What lines in the material hold the string "purple"? Return every one of them.

══ Input material ══

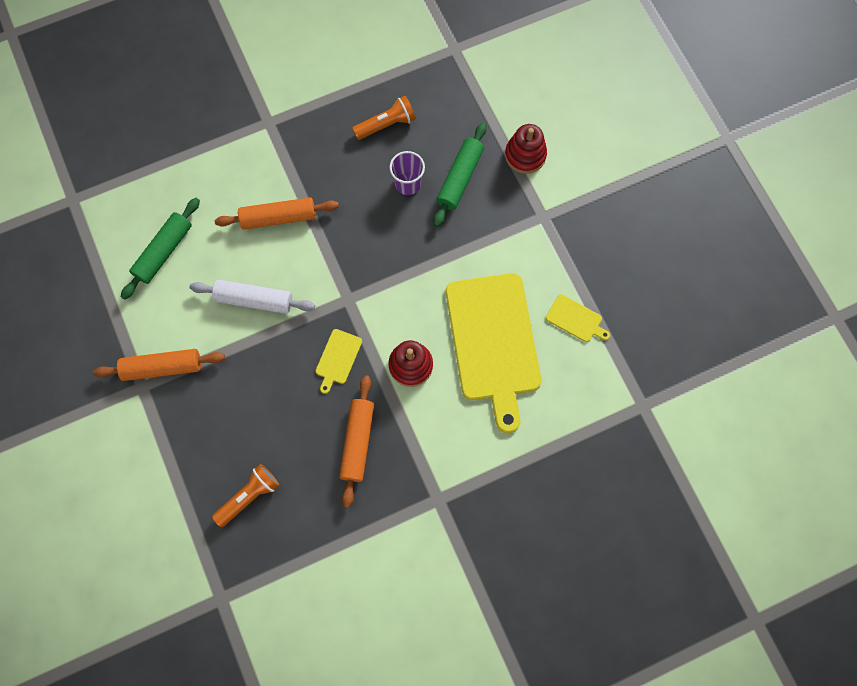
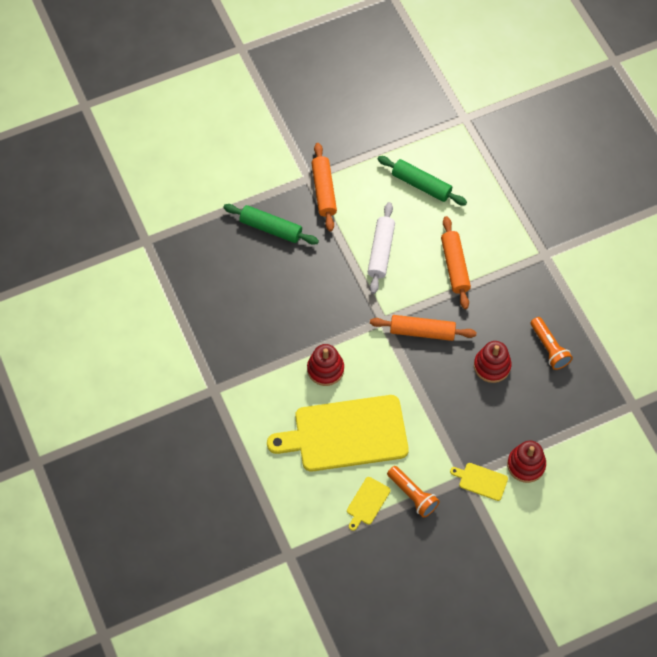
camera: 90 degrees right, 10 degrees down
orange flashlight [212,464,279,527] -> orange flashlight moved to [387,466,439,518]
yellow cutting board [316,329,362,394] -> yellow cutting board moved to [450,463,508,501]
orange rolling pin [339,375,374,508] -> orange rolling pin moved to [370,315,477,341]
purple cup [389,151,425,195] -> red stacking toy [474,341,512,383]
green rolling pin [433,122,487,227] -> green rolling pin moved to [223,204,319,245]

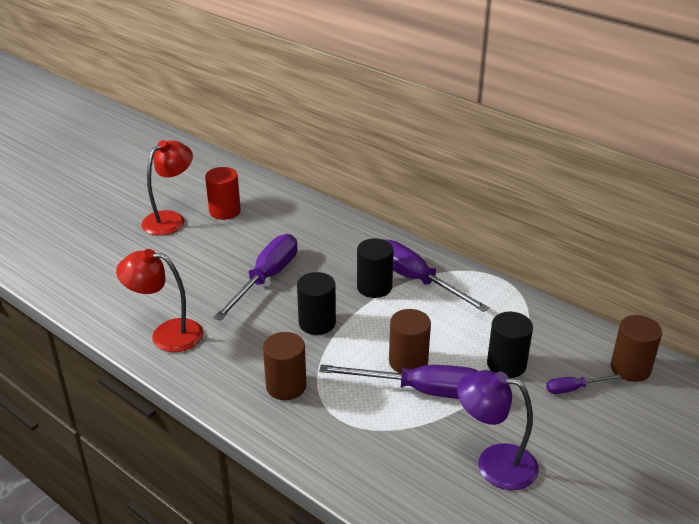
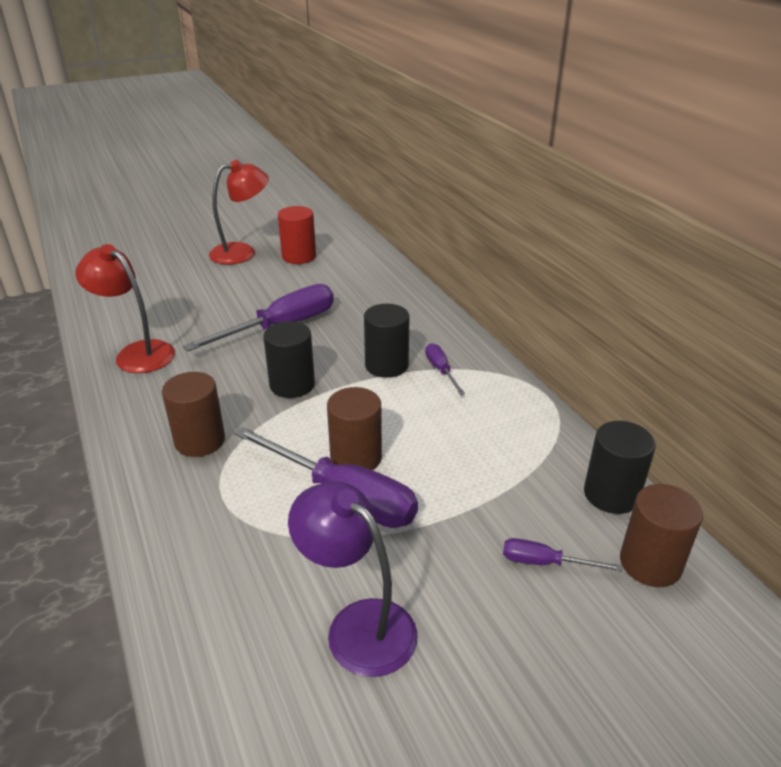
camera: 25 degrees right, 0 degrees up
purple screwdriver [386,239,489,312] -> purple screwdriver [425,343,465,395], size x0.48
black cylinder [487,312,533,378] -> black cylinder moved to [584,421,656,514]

═══
══ Input material ══

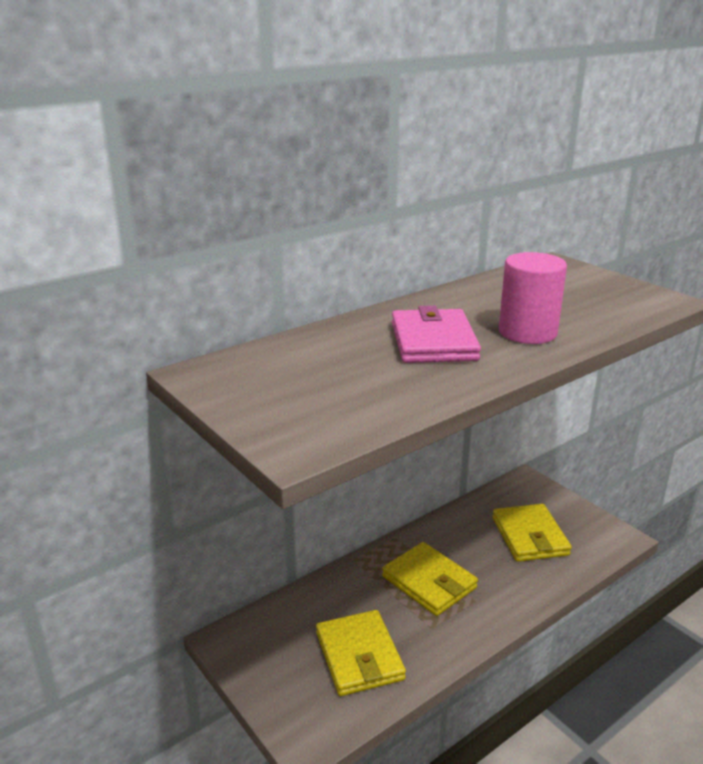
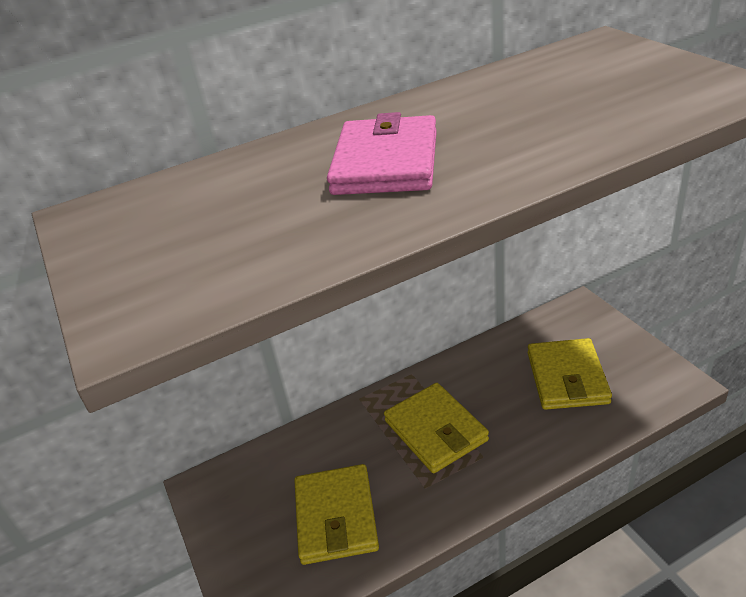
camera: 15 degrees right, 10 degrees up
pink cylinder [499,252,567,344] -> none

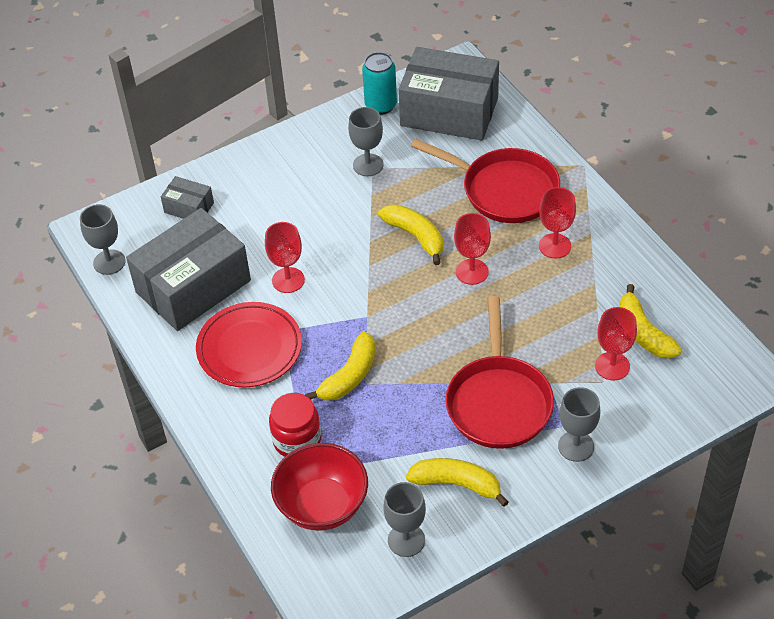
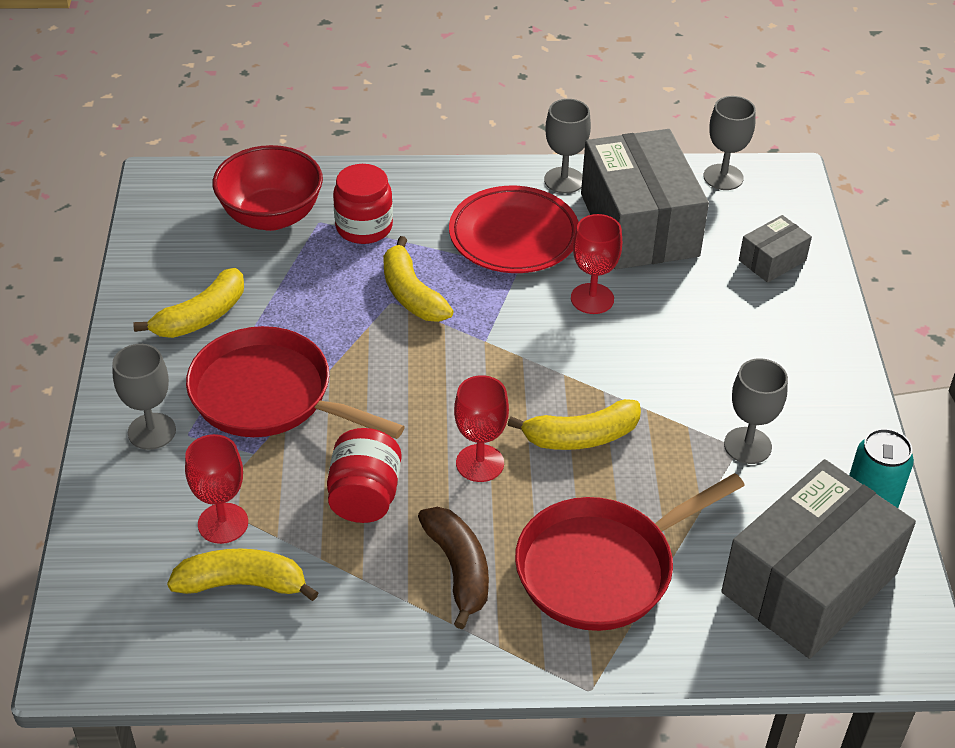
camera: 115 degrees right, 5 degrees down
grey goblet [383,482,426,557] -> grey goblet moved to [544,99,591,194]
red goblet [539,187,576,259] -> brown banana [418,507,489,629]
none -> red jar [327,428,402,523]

═══

> Answer to the problem
purple cup [389,151,425,195] -> red stacking toy [474,341,512,383]
purple screwdriver [386,239,489,312] -> purple screwdriver [425,343,465,395], size x0.48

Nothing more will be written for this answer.